(EXERCISE DESCRIPTION) Please reproduce the entries below exactly, starting at the first line and ending with the line that holds "turquoise pan [413,297,514,404]".

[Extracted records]

::::

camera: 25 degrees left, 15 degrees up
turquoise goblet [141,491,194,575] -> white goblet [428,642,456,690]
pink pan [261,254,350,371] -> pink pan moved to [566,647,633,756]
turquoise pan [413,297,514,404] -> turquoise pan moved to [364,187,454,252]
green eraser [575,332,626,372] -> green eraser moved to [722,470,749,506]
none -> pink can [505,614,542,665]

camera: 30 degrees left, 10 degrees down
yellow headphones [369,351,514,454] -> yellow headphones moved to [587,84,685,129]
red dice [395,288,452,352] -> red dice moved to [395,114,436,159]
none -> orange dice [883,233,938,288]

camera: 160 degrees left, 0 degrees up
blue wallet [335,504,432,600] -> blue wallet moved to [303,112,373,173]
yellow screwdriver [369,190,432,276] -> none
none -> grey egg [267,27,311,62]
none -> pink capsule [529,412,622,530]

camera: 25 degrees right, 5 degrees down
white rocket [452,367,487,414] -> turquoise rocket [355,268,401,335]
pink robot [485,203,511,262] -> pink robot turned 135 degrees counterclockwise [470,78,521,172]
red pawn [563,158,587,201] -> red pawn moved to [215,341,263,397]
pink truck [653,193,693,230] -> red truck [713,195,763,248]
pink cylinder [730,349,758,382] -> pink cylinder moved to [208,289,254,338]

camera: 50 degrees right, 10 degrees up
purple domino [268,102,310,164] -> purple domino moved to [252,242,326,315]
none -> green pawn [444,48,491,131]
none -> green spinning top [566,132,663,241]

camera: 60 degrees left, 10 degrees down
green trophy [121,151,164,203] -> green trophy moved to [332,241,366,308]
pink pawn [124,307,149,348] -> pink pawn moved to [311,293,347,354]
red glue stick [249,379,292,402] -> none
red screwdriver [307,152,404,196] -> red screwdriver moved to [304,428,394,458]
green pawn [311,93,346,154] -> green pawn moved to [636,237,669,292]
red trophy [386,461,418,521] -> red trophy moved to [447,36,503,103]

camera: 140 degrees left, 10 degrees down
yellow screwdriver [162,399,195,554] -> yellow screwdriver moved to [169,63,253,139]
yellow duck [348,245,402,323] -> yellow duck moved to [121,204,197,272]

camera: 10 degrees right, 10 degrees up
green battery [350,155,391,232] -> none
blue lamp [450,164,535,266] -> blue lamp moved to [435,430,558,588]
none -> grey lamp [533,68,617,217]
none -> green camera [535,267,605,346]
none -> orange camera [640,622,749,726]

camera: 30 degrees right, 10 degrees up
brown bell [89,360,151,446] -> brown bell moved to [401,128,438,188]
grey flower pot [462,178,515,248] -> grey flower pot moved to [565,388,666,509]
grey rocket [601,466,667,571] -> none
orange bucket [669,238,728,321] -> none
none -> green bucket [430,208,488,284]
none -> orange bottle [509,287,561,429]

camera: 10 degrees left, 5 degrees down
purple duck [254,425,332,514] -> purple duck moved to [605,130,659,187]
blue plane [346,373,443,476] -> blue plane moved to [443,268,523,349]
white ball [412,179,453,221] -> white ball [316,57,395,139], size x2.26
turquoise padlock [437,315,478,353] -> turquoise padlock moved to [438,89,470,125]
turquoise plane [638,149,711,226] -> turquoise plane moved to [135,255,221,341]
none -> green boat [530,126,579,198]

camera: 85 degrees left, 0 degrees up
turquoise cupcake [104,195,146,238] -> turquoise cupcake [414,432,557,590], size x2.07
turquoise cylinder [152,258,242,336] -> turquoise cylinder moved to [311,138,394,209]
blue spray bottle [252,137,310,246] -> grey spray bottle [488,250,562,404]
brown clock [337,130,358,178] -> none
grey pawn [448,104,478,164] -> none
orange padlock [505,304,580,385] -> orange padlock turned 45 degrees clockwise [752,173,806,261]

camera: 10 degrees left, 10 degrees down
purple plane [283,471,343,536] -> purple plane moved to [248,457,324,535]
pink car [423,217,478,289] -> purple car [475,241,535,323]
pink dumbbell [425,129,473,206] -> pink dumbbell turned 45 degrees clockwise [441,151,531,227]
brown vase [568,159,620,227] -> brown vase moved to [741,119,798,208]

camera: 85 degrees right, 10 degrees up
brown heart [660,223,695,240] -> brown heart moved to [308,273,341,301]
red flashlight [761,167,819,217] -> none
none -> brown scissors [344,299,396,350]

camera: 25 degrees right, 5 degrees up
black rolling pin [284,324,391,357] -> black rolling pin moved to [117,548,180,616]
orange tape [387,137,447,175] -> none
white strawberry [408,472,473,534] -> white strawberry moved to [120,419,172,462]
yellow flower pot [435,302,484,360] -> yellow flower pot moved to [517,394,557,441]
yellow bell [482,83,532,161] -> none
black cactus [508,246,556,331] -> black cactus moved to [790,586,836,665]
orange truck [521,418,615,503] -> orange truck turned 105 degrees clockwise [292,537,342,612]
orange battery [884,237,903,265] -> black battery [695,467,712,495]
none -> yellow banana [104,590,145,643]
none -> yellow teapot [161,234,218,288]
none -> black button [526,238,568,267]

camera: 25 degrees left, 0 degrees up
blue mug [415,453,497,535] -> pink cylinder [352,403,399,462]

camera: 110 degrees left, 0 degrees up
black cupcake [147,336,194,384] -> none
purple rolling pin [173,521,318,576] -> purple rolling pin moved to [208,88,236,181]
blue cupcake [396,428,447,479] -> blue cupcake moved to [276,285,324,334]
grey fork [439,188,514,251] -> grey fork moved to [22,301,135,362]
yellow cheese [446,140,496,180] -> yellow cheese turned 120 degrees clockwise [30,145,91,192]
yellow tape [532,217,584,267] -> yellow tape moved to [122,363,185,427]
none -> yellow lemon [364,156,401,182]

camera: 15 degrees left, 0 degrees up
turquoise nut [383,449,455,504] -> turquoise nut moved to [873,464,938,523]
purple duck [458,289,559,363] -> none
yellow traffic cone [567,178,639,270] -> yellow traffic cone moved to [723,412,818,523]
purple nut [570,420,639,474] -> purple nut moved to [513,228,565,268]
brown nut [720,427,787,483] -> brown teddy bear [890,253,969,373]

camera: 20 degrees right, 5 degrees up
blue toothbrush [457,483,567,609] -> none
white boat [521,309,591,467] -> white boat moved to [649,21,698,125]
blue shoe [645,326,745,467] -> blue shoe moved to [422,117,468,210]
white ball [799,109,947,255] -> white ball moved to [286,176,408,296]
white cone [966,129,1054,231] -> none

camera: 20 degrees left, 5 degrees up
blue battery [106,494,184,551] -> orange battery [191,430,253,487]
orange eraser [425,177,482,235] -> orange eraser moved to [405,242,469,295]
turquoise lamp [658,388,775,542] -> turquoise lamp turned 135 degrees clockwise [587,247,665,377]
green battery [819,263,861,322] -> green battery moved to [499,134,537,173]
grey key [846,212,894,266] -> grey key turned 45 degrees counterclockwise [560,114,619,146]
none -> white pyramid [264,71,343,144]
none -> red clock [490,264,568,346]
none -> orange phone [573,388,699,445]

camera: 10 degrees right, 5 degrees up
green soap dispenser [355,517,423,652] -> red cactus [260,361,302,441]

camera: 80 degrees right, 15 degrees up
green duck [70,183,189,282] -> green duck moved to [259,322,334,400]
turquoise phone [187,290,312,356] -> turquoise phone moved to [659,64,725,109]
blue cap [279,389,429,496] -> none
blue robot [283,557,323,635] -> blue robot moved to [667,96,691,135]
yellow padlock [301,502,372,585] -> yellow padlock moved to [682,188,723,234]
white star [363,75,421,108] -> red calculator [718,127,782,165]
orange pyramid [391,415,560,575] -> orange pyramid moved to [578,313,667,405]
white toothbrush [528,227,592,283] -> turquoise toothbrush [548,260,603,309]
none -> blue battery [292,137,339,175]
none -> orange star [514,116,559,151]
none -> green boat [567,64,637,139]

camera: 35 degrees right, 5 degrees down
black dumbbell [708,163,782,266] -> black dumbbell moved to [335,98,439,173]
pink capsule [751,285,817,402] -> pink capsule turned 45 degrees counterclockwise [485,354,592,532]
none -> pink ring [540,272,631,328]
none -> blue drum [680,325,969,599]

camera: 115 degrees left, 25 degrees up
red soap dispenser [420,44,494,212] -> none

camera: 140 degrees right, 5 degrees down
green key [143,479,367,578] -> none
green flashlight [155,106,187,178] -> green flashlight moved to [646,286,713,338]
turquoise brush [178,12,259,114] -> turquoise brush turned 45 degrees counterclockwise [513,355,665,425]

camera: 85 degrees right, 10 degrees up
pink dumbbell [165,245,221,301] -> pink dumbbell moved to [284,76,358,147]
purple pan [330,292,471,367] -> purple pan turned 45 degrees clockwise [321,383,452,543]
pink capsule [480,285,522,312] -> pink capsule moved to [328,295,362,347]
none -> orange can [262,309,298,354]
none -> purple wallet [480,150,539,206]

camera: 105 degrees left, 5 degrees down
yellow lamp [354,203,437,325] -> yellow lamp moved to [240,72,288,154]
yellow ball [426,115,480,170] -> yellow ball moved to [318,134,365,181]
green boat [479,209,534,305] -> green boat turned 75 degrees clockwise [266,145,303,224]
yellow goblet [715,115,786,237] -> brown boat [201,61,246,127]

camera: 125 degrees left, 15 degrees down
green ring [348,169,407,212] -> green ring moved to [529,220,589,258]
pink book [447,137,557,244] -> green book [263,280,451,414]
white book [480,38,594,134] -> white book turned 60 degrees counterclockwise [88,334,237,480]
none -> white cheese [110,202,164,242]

::::

(SOLUTION FOR THIS TASK)
camera: 25 degrees left, 15 degrees up
turquoise goblet [141,491,194,575] -> white goblet [428,642,456,690]
pink pan [261,254,350,371] -> pink pan moved to [566,647,633,756]
turquoise pan [413,297,514,404] -> turquoise pan moved to [364,187,454,252]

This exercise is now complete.